ASSIGNMENT
Word for word, set down every line of the entries below from the line with "camera: 120 degrees left, 0 degrees up" to the line with "(465, 332) = (468, 157): purple", including both, and no other line.

DATA TO USE
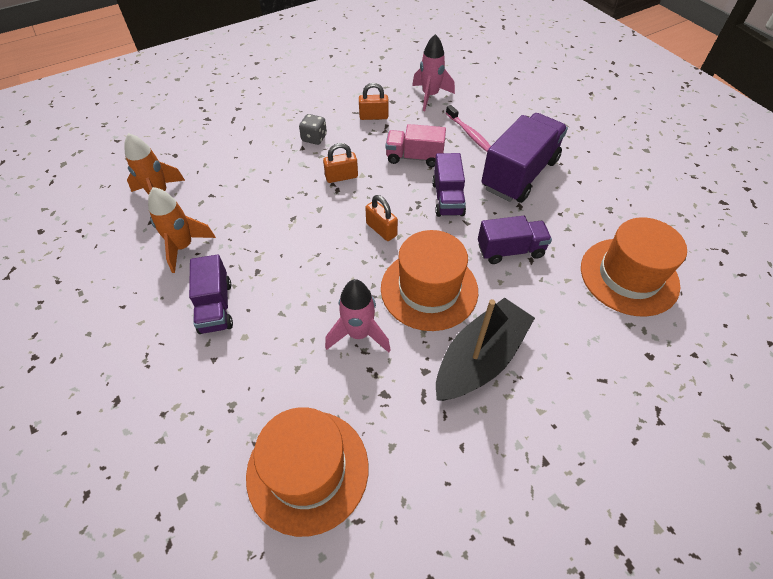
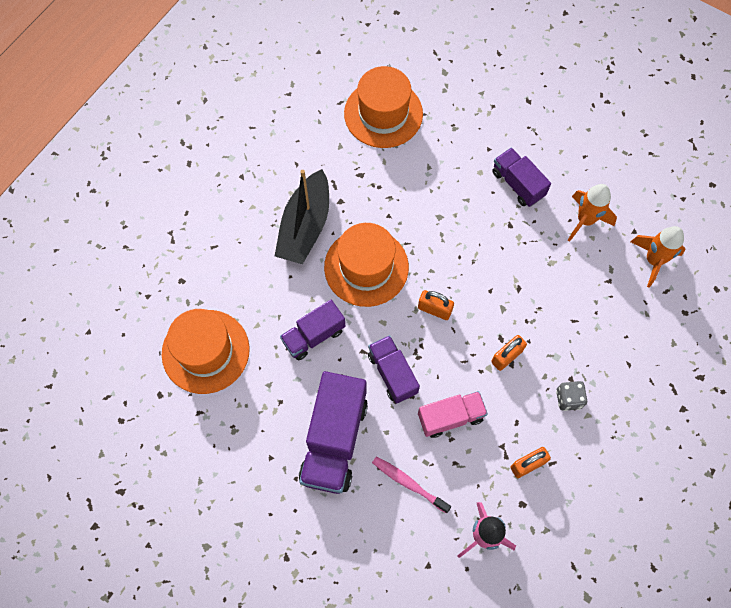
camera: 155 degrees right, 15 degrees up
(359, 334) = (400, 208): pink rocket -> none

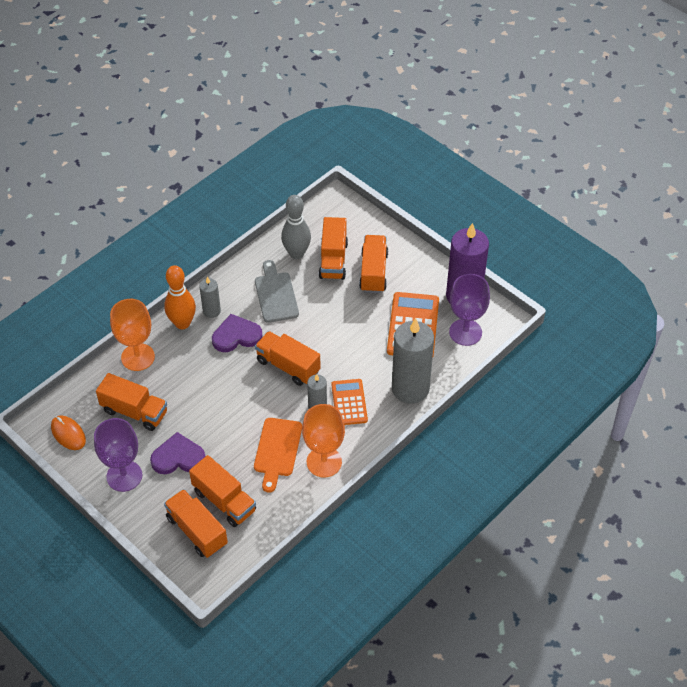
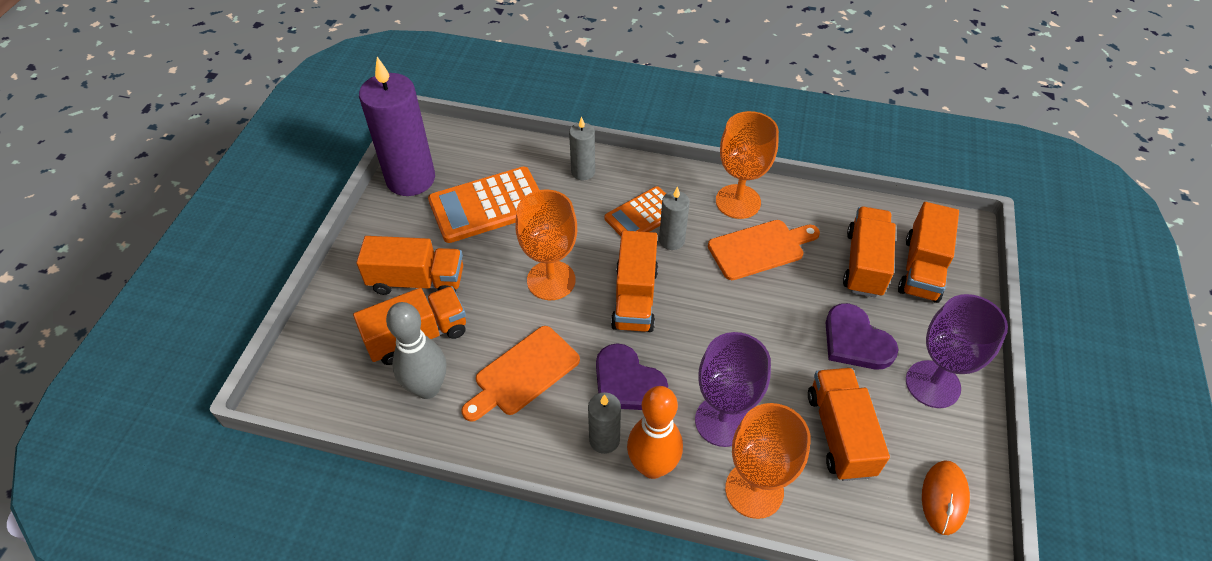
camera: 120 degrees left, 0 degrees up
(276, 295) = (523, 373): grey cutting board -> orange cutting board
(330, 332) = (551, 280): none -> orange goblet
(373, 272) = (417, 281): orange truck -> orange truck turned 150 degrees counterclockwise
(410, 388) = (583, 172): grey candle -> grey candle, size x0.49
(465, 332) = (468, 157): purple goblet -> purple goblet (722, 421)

* * *

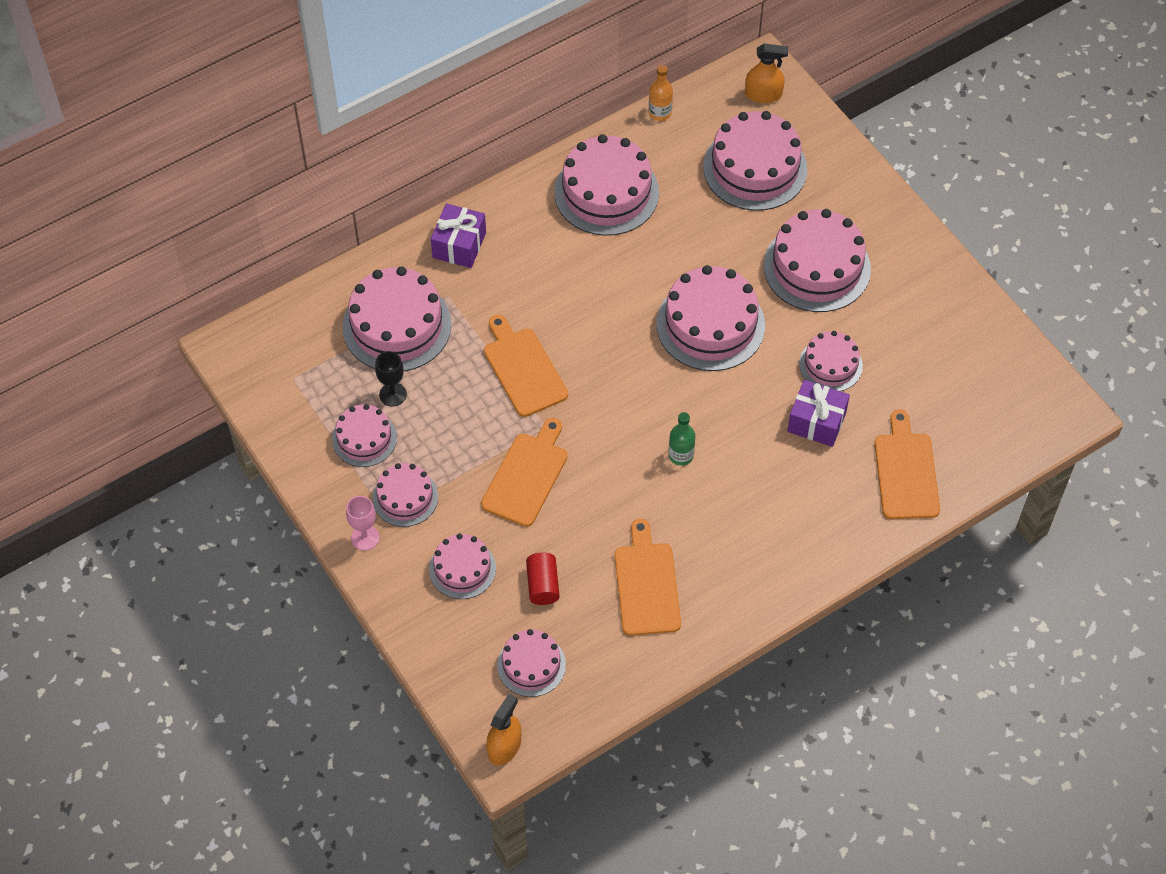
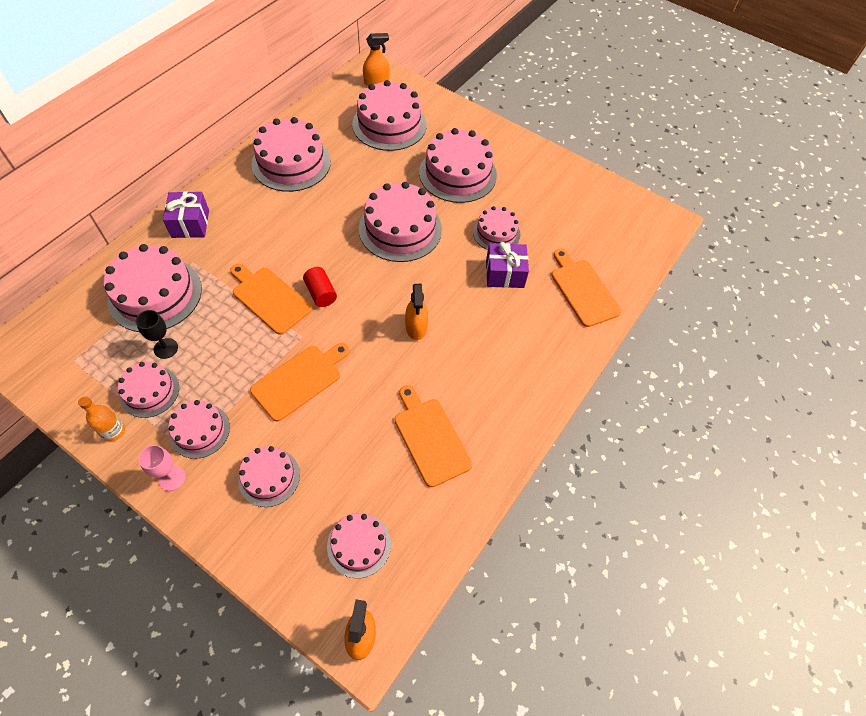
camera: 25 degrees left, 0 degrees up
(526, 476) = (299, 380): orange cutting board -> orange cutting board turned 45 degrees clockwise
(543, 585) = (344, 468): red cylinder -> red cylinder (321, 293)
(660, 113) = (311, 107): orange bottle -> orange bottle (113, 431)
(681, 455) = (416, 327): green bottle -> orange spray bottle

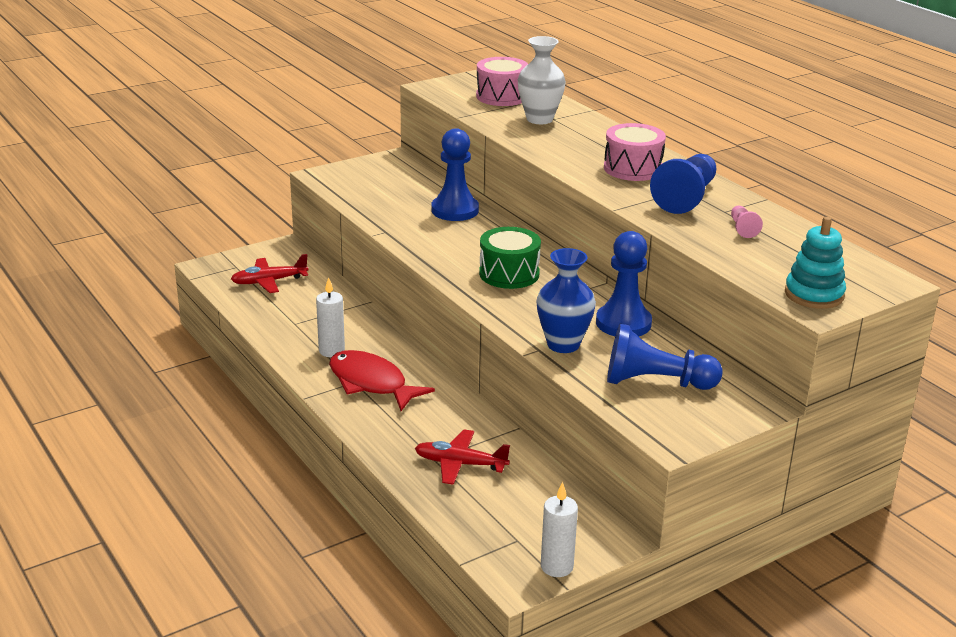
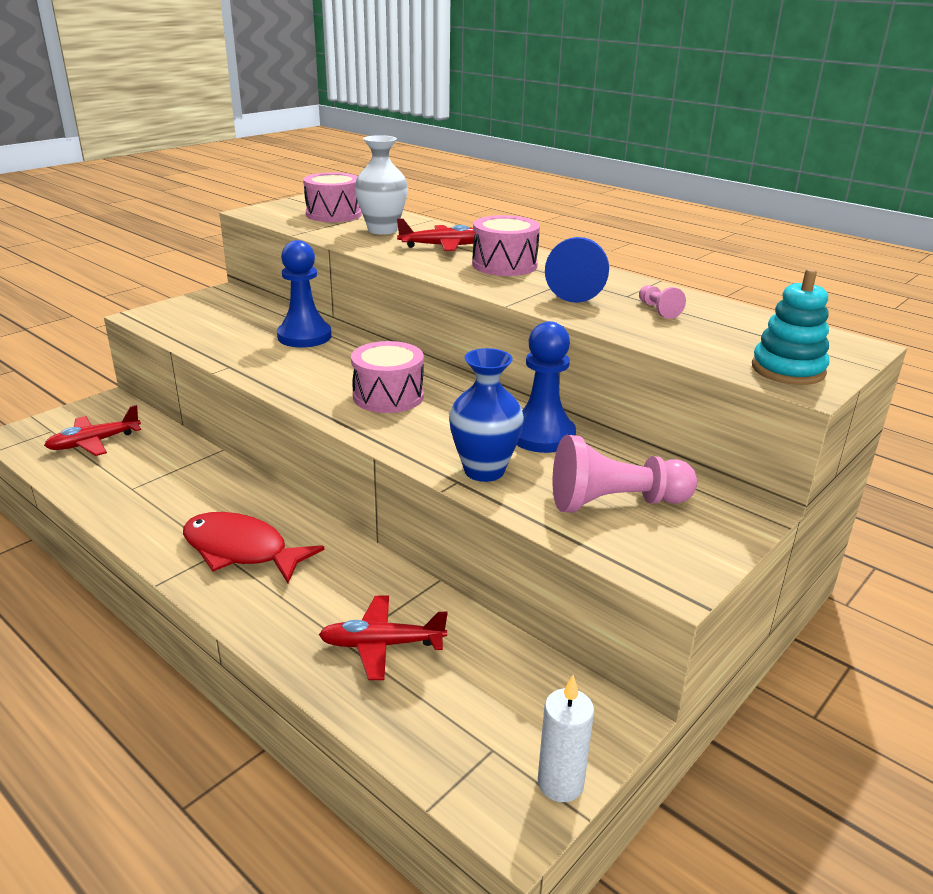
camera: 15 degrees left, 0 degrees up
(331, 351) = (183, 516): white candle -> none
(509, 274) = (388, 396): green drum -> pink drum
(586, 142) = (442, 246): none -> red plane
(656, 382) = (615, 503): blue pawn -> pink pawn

TASK RESULT
camera: 120 degrees left, 0 degrees up
(276, 295) = (523, 373): grey cutting board -> orange cutting board
(330, 332) = (551, 280): none -> orange goblet
(373, 272) = (417, 281): orange truck -> orange truck turned 150 degrees counterclockwise
(410, 388) = (583, 172): grey candle -> grey candle, size x0.49
(465, 332) = (468, 157): purple goblet -> purple goblet (722, 421)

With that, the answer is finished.